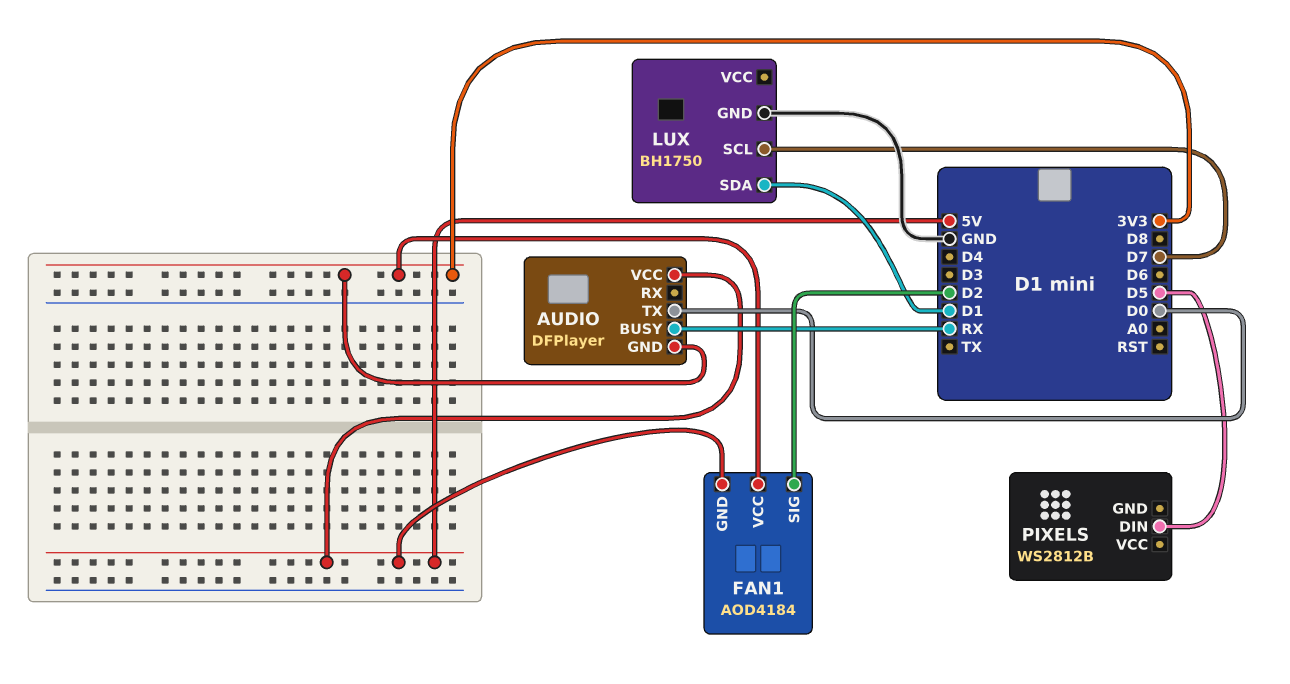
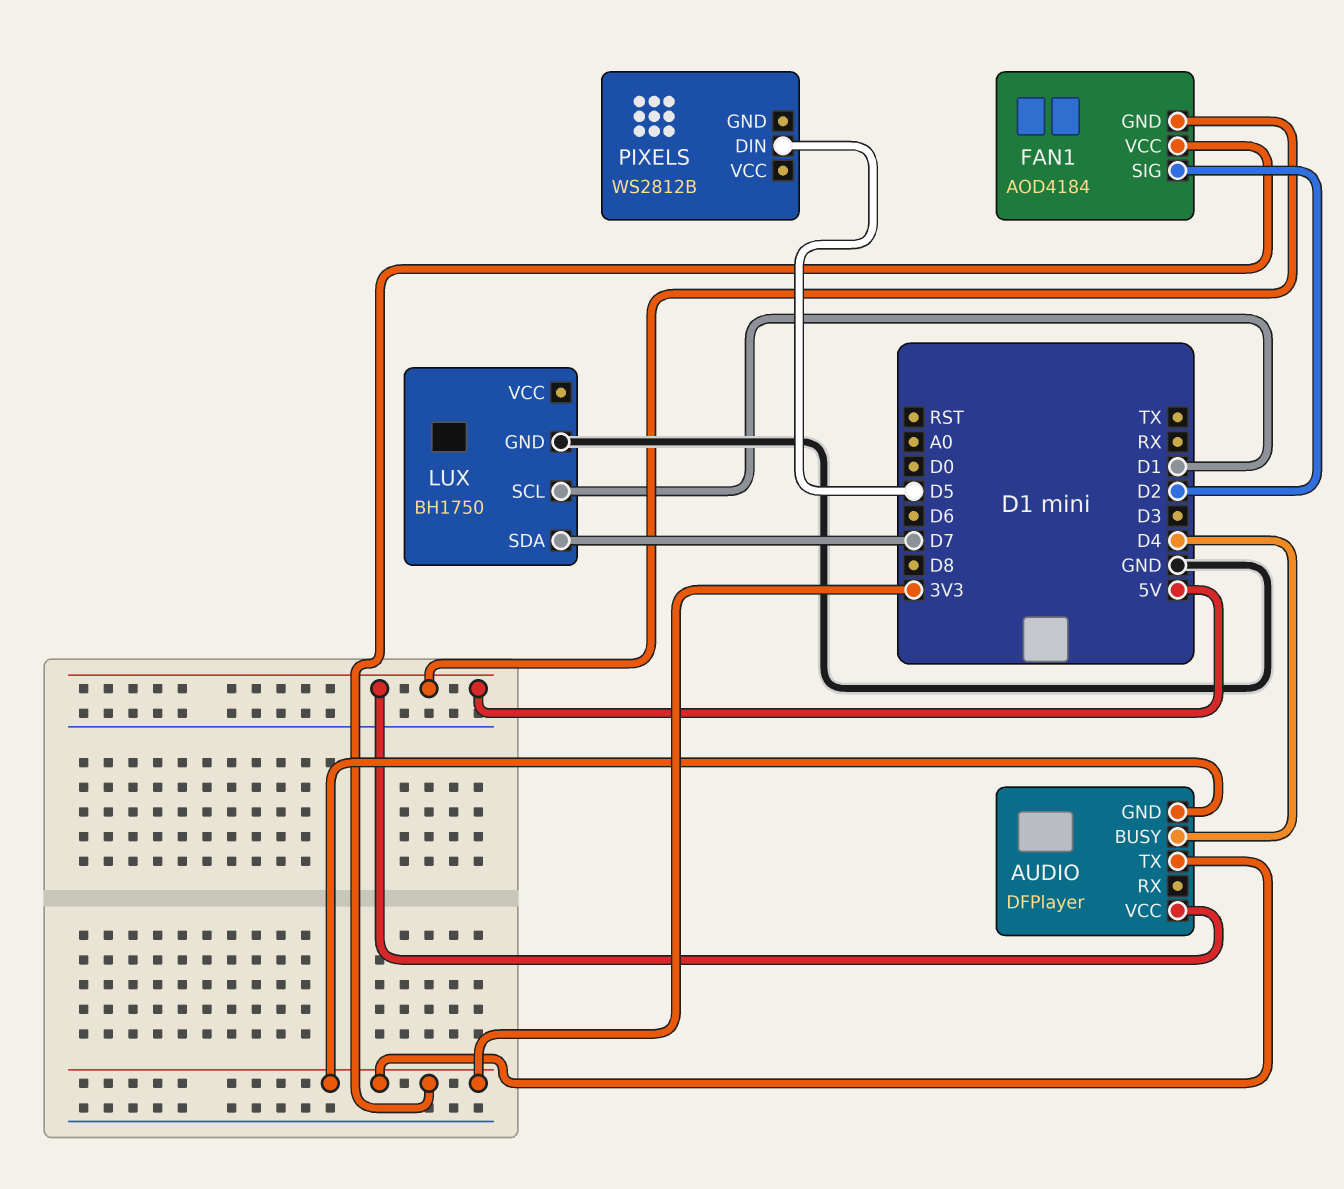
AUDIO pin BUSY: RX -> D4
AUDIO pin TX: D0 -> 3V3
LUX pin SCL: D7 -> D1
LUX pin SDA: D1 -> D7

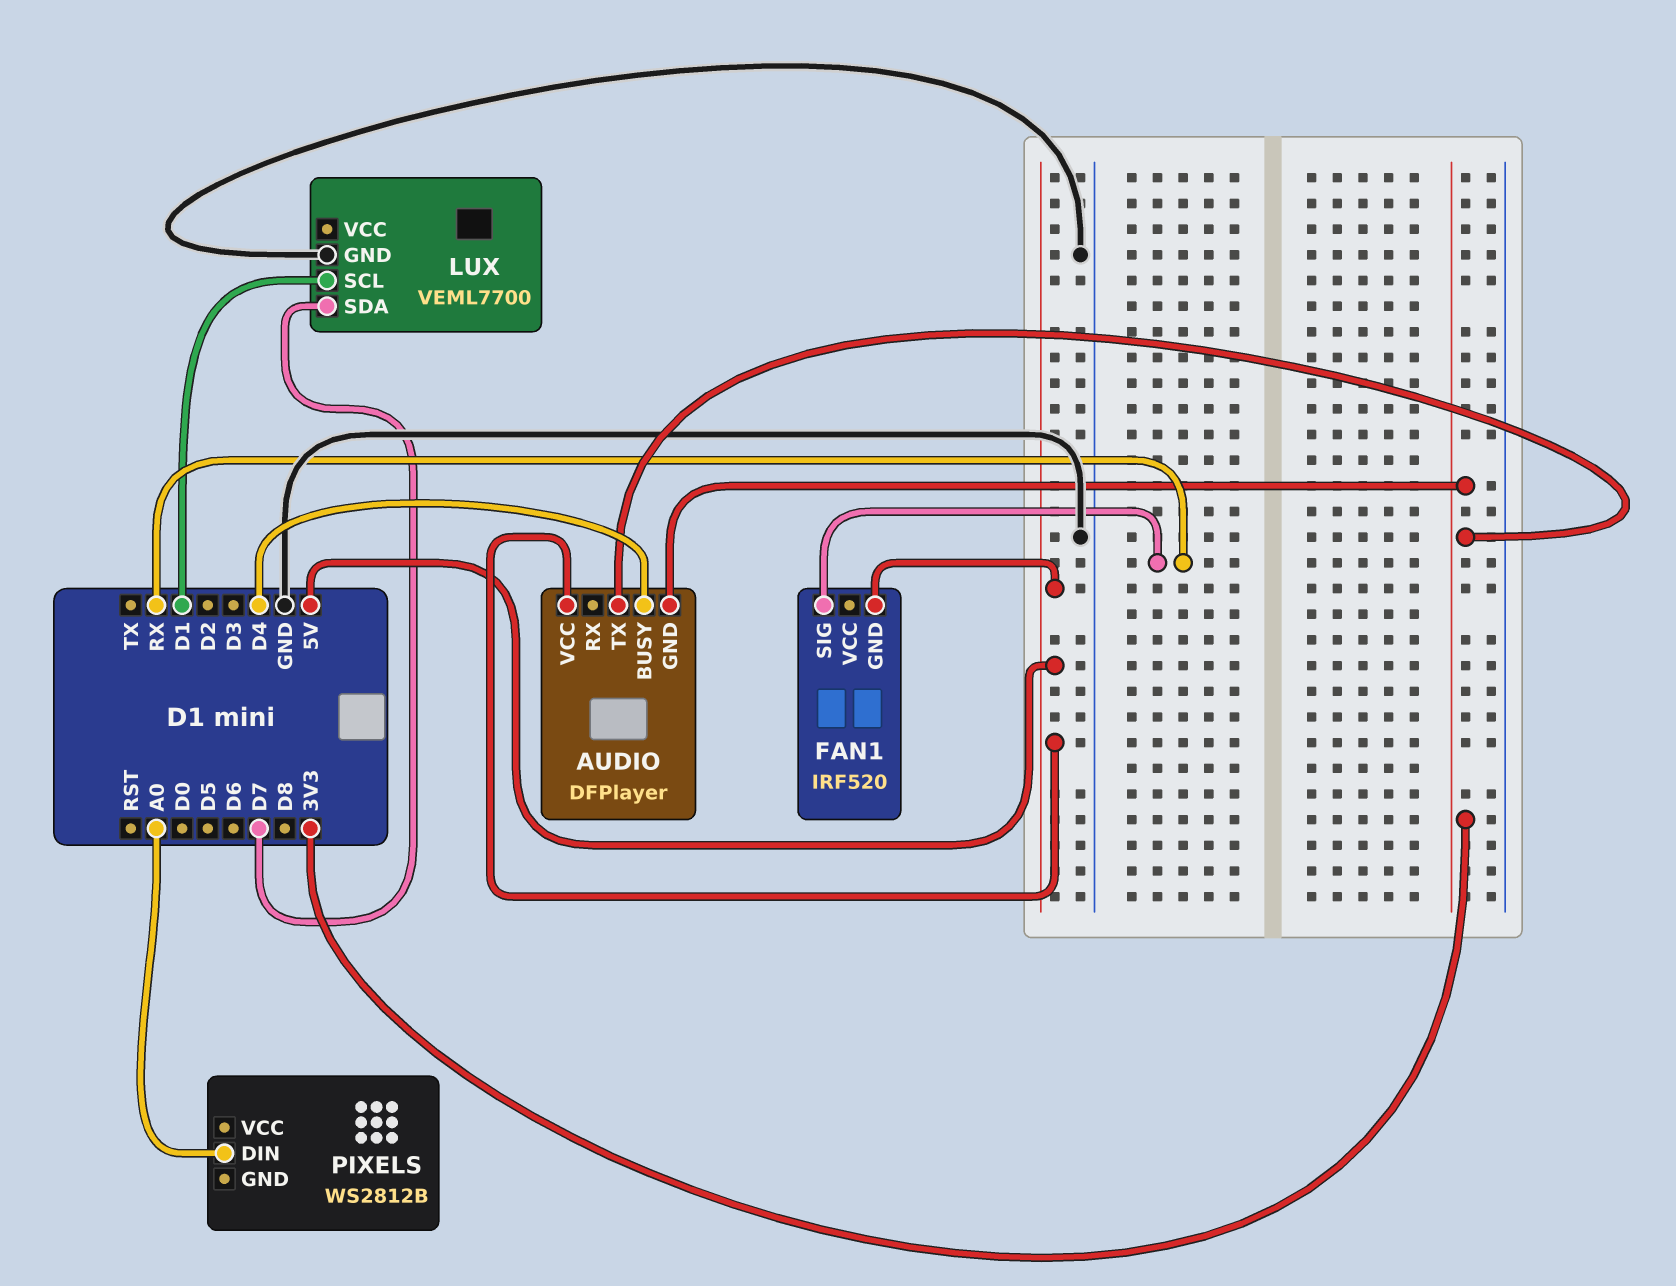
FAN1: AOD4184 -> IRF520
FAN1 pin SIG: D2 -> RX
FAN1 pin VCC: 3V3 -> none
LUX: BH1750 -> VEML7700
PIXELS pin DIN: D5 -> A0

Aim of the exercise
Only the lines from the one containing "FAN1 pin SIG: D2 -> RX" through the end of the records above belong in the output, each exactly as it stands, both ends included.

Completed exercise
FAN1 pin SIG: D2 -> RX
FAN1 pin VCC: 3V3 -> none
LUX: BH1750 -> VEML7700
PIXELS pin DIN: D5 -> A0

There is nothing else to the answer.